*** Block opens ***

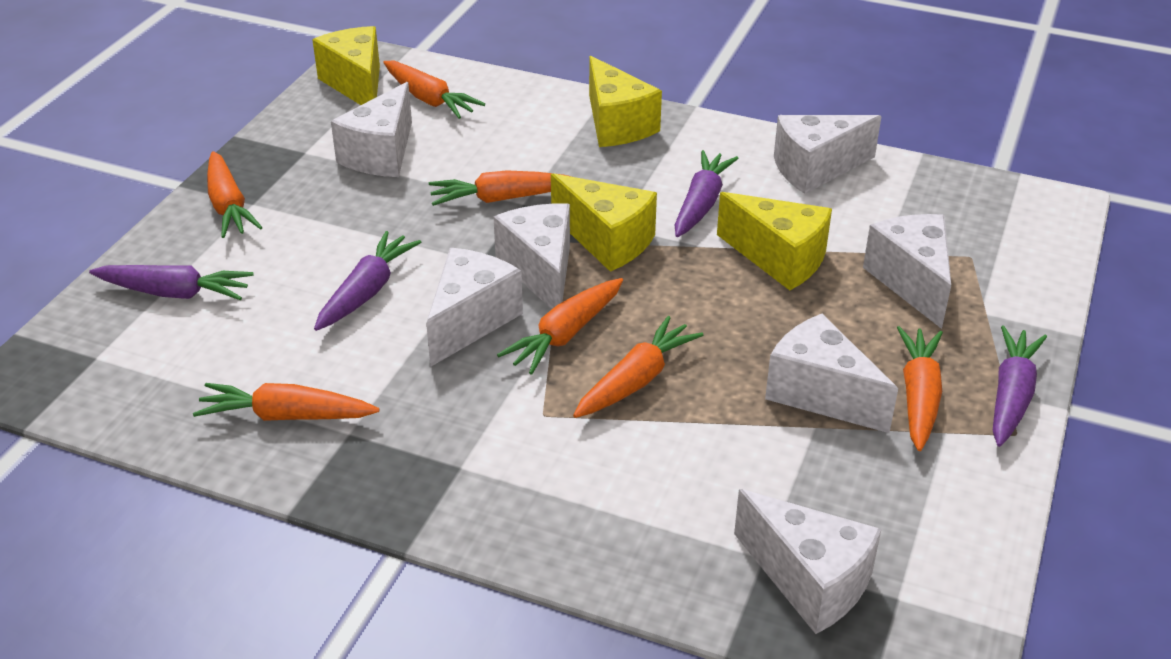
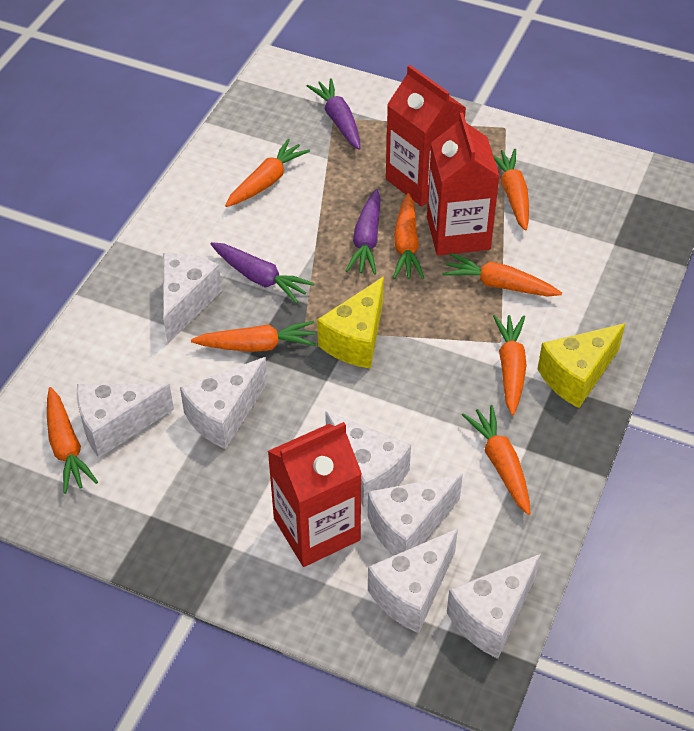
orange carrot: 7 -> 8
purple carrot: 4 -> 3
red carton: 0 -> 3
yellow cheese: 4 -> 2

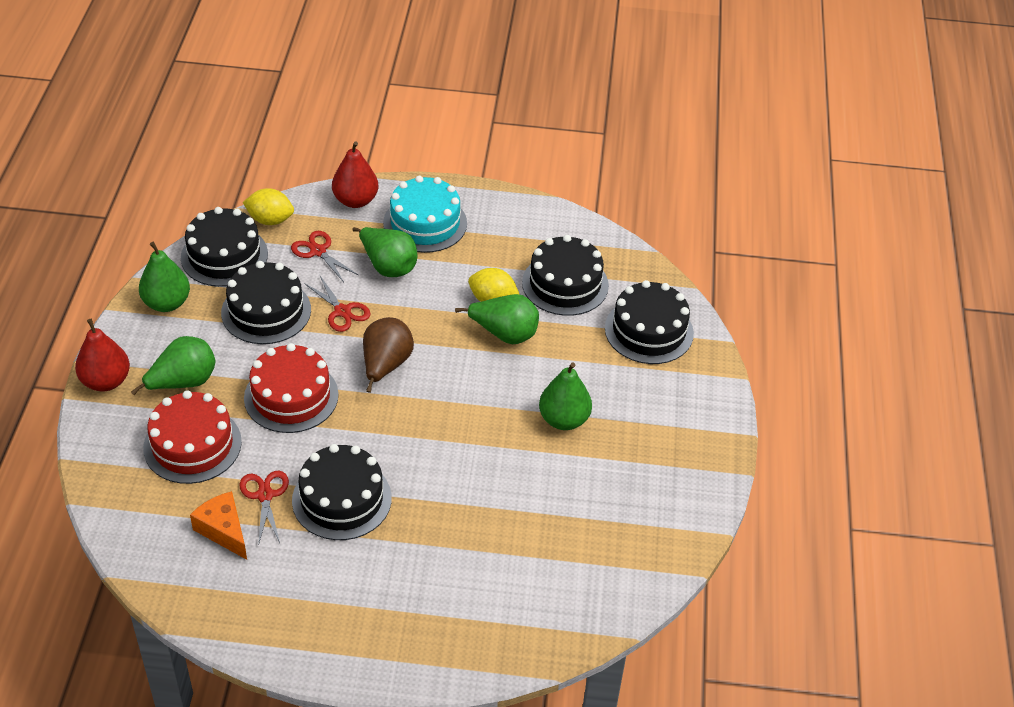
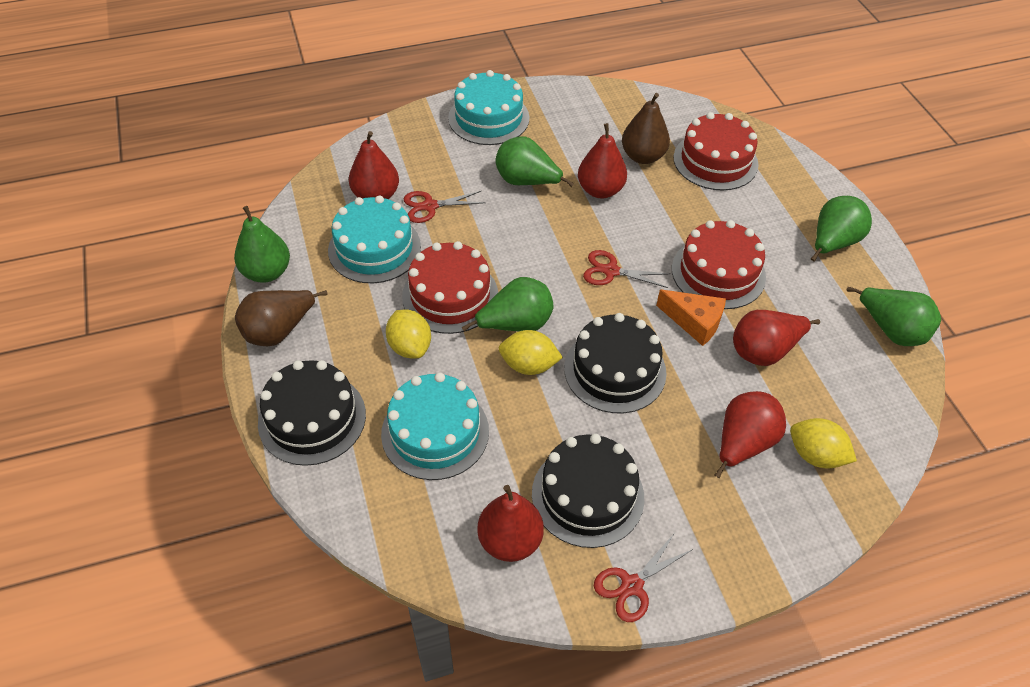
black cake: 5 -> 3
brown pear: 1 -> 2
red cake: 2 -> 3
red pear: 2 -> 5
turquoise cake: 1 -> 3
yellow lemon: 2 -> 3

*** Block closes ***

= Work instruction =
Set down the complete material exactly, but do not include the images.

= Task output =
orange carrot: 7 -> 8
purple carrot: 4 -> 3
red carton: 0 -> 3
yellow cheese: 4 -> 2

black cake: 5 -> 3
brown pear: 1 -> 2
red cake: 2 -> 3
red pear: 2 -> 5
turquoise cake: 1 -> 3
yellow lemon: 2 -> 3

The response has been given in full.